Deine Aufgabe
Gib die Zeilen vom Anfang der Einträge bis einschließlich der Zeile mit "road 3 (residential): [(511,318),(235,0)]" unverändert wieder.

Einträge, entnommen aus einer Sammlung

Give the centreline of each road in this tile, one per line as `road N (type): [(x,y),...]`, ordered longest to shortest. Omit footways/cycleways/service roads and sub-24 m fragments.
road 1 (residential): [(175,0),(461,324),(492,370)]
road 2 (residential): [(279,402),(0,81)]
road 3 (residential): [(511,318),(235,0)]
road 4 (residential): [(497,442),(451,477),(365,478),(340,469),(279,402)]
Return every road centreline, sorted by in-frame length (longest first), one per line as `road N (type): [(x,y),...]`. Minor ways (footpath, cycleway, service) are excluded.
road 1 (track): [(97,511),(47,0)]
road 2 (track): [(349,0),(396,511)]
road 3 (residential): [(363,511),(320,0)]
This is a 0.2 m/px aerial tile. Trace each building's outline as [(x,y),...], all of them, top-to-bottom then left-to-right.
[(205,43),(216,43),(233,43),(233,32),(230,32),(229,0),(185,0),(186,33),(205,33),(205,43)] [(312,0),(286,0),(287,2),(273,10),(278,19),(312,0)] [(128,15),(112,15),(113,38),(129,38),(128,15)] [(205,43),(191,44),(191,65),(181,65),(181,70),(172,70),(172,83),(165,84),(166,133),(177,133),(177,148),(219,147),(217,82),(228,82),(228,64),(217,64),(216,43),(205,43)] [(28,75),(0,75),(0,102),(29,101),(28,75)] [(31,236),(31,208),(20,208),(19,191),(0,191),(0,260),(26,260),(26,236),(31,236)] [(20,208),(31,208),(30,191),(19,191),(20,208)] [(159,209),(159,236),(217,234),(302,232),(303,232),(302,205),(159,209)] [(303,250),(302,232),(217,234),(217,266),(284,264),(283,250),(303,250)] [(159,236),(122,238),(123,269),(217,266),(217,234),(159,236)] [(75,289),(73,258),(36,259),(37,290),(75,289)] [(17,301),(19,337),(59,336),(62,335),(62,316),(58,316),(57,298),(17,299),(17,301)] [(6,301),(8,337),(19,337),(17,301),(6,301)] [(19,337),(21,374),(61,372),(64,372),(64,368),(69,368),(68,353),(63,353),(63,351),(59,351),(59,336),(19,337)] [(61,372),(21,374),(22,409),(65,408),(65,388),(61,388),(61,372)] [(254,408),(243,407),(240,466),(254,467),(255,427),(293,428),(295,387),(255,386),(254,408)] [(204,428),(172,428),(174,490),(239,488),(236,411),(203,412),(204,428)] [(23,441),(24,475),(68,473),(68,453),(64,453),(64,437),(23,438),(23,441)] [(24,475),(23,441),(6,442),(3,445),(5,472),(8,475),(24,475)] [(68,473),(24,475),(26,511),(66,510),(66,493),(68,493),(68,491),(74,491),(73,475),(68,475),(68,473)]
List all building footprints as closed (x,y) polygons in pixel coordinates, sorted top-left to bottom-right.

Antwort zur Übung
Give the centreline of each road in this tile, one per line as `road N (type): [(x,y),...]`, ordered longest to shortest. Omit footways/cycleways/service roads and sub-24 m fragments.
road 1 (residential): [(175,0),(461,324),(492,370)]
road 2 (residential): [(279,402),(0,81)]
road 3 (residential): [(511,318),(235,0)]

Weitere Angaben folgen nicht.